▶ **PROVIDED RECORDS**
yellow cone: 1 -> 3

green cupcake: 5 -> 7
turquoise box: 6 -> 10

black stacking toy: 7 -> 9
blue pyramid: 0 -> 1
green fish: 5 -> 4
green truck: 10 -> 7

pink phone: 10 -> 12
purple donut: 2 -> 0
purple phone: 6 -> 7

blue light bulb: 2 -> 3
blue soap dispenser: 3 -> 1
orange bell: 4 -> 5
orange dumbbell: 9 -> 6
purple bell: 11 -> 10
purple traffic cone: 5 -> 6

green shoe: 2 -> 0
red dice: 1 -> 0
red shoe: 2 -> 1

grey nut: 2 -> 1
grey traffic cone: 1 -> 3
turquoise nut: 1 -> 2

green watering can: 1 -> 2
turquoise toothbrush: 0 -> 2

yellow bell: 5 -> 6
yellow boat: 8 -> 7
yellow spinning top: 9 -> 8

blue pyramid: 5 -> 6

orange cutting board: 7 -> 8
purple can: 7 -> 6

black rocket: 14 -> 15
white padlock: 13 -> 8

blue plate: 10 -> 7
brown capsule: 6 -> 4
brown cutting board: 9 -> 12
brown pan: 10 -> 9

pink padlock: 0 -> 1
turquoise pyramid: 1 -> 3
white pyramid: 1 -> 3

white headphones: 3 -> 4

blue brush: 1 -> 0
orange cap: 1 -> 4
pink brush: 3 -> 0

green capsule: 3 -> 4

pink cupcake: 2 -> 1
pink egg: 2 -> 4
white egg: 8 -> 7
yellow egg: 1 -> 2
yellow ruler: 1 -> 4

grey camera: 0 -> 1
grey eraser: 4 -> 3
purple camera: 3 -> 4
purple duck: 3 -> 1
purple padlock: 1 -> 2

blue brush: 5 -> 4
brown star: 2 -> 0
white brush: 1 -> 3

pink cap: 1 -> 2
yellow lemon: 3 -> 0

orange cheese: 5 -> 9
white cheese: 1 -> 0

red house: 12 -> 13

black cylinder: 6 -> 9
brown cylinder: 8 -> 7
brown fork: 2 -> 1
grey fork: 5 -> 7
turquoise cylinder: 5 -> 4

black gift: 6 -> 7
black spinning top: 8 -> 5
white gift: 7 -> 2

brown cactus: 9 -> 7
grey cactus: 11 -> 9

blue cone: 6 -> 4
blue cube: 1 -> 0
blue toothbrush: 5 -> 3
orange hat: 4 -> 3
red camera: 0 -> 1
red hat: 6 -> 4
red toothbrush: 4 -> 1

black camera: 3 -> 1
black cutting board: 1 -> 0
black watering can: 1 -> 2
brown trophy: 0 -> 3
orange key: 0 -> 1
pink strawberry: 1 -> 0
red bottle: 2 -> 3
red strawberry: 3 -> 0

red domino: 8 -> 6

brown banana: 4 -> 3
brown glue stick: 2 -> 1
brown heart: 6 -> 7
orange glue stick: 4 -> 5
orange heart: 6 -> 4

▶ **DESCRIPTION OF THE TASK**
Among the entries above, count every line containing the string "pyramid". Your reply must be that number alone.

▶ **RESPONSE**
4